'''

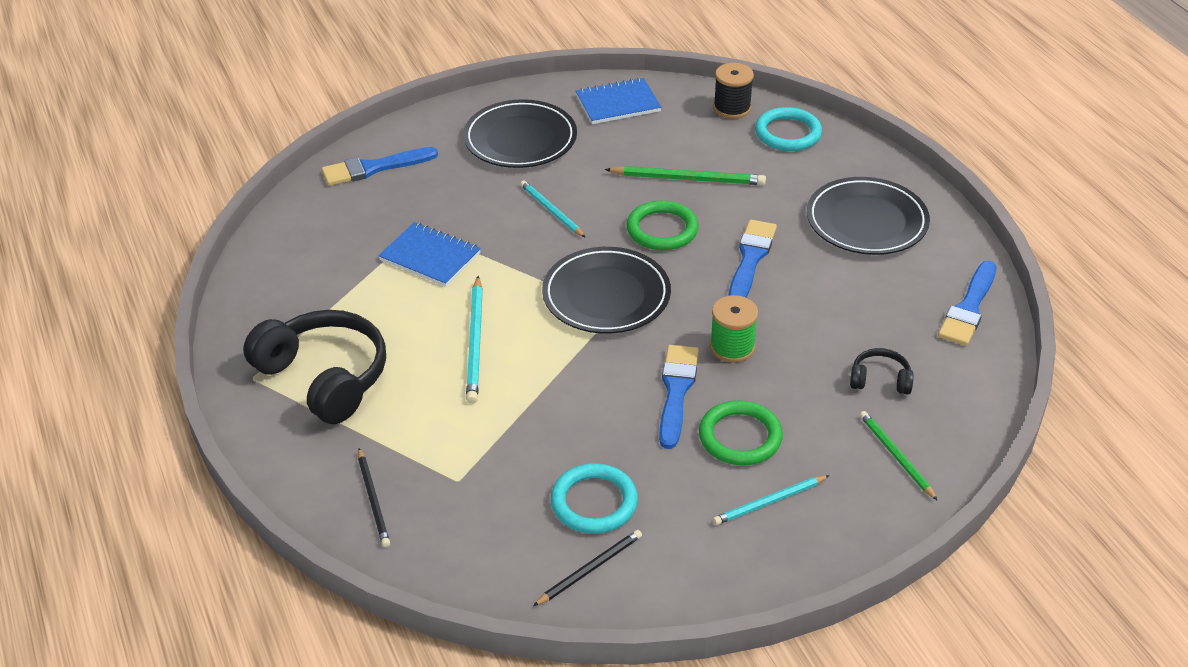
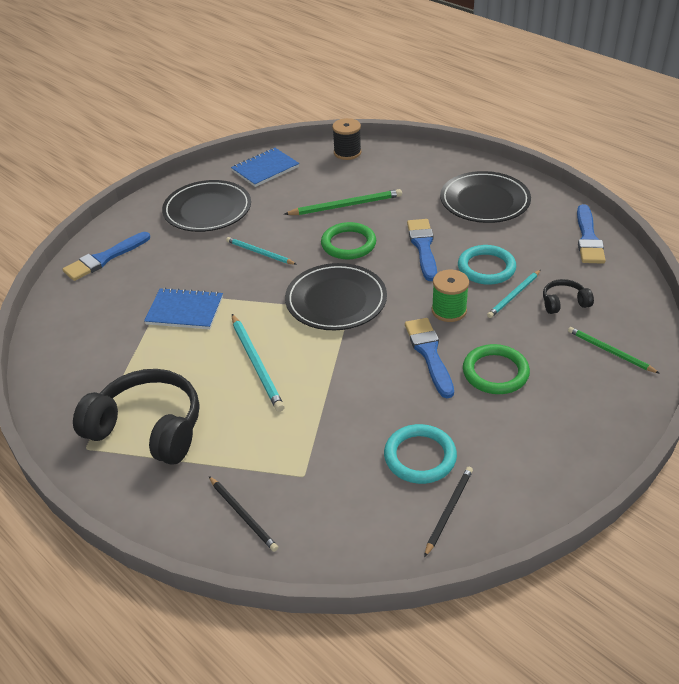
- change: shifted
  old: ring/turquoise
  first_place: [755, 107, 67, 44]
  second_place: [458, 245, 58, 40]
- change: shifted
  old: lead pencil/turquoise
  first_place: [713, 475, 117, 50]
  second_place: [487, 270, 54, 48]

'''

◆ **TRY IT**: Please filter the entries for the word "turquoise" and copy the lines that have it.

◆ **ANSWER TO THIS PROBLEM**:
  old: ring/turquoise
  old: lead pencil/turquoise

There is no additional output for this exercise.